**WHAT YOU NEED TO DO:** Images are not part of the copy; transcribe all the data exactly.

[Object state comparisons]
BEGIN

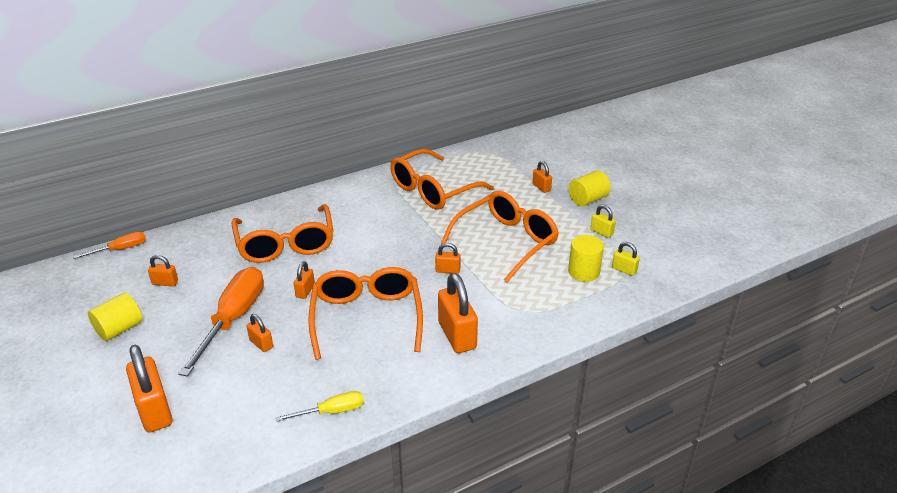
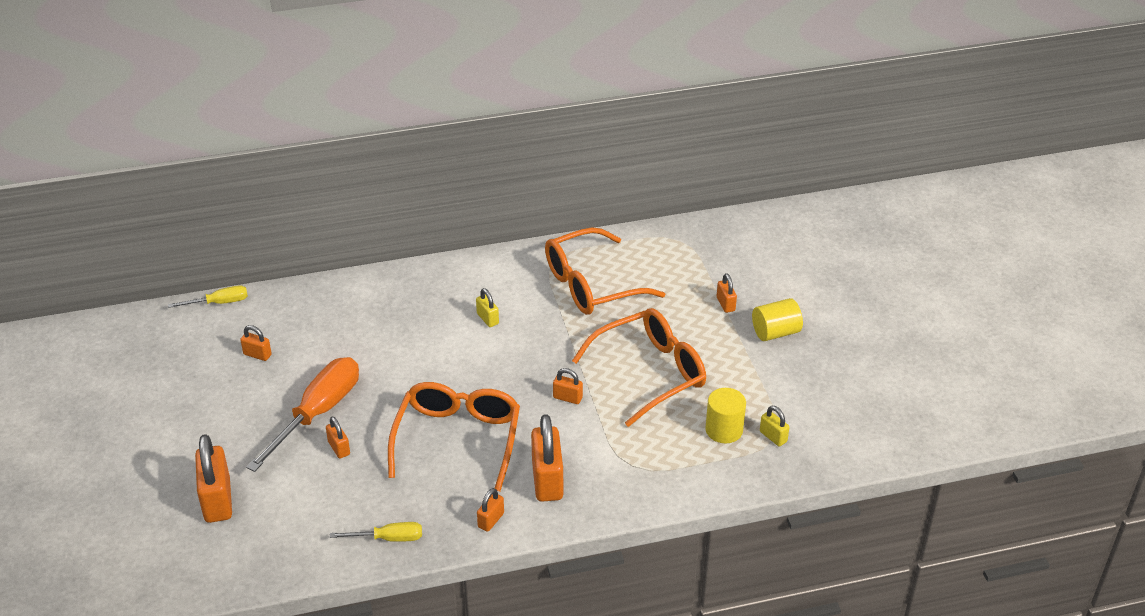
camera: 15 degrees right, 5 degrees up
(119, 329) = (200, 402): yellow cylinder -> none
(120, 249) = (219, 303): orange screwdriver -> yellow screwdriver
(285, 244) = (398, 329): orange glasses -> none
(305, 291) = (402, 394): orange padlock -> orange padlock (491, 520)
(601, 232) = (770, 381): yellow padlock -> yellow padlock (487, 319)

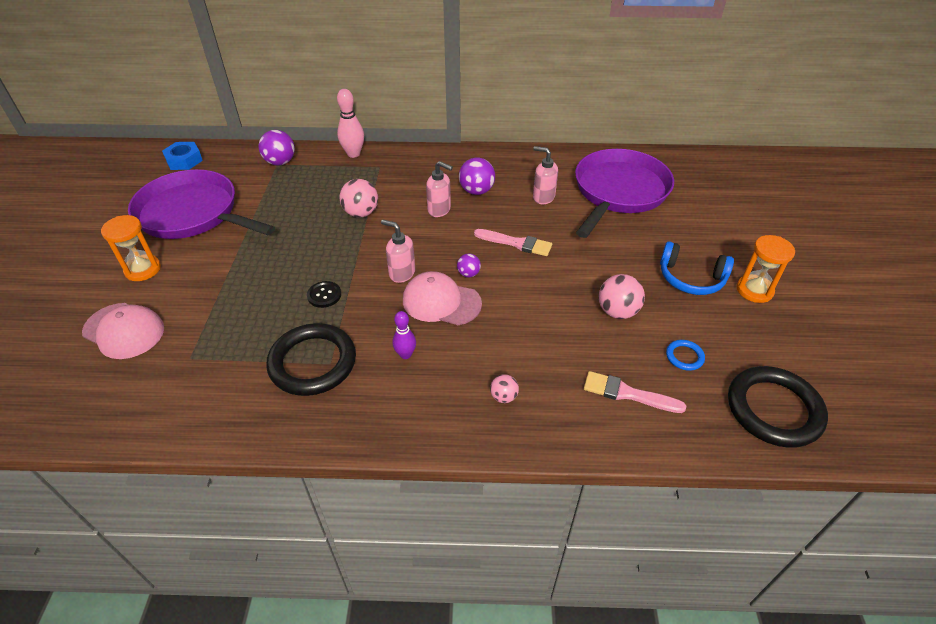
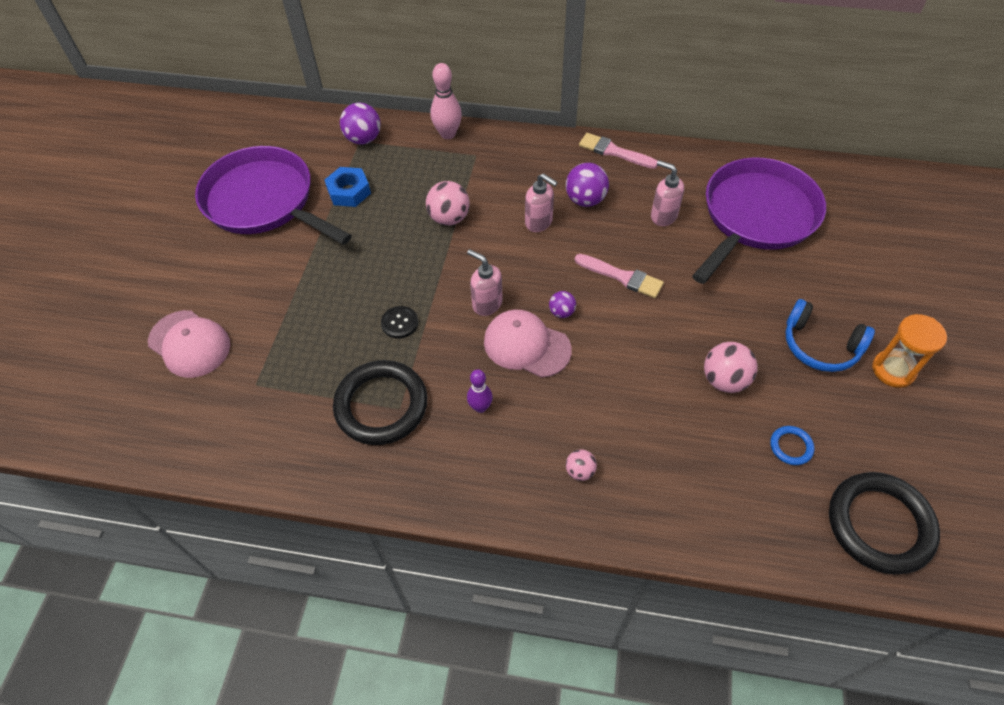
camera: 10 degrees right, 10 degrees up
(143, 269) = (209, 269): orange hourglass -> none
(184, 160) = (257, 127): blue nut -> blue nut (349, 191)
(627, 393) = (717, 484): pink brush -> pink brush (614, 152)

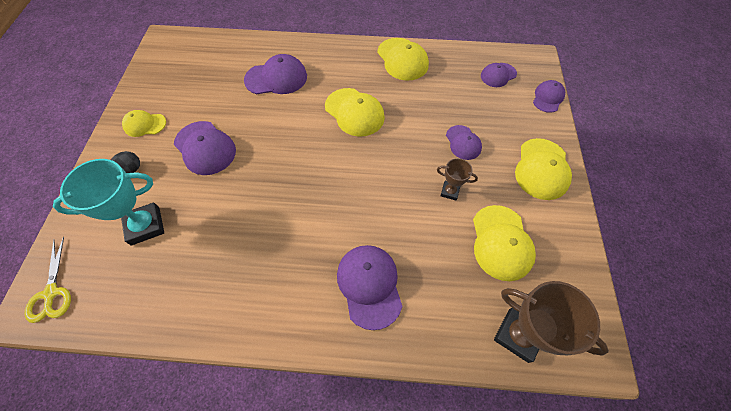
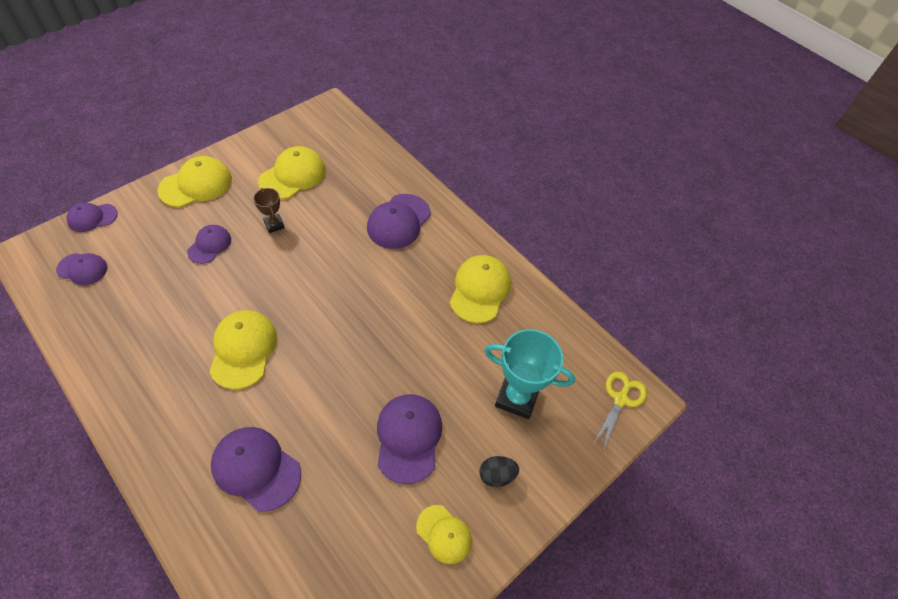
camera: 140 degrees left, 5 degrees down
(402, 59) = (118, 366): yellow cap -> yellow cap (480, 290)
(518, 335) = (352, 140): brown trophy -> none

END

**WRITTEN ANSWER:**
camera: 15 degrees right, 5 degrees up
(119, 329) = (200, 402): yellow cylinder -> none
(120, 249) = (219, 303): orange screwdriver -> yellow screwdriver
(285, 244) = (398, 329): orange glasses -> none
(305, 291) = (402, 394): orange padlock -> orange padlock (491, 520)
(601, 232) = (770, 381): yellow padlock -> yellow padlock (487, 319)

camera: 10 degrees right, 10 degrees up
(143, 269) = (209, 269): orange hourglass -> none
(184, 160) = (257, 127): blue nut -> blue nut (349, 191)
(627, 393) = (717, 484): pink brush -> pink brush (614, 152)

camera: 140 degrees left, 5 degrees down
(402, 59) = (118, 366): yellow cap -> yellow cap (480, 290)
(518, 335) = (352, 140): brown trophy -> none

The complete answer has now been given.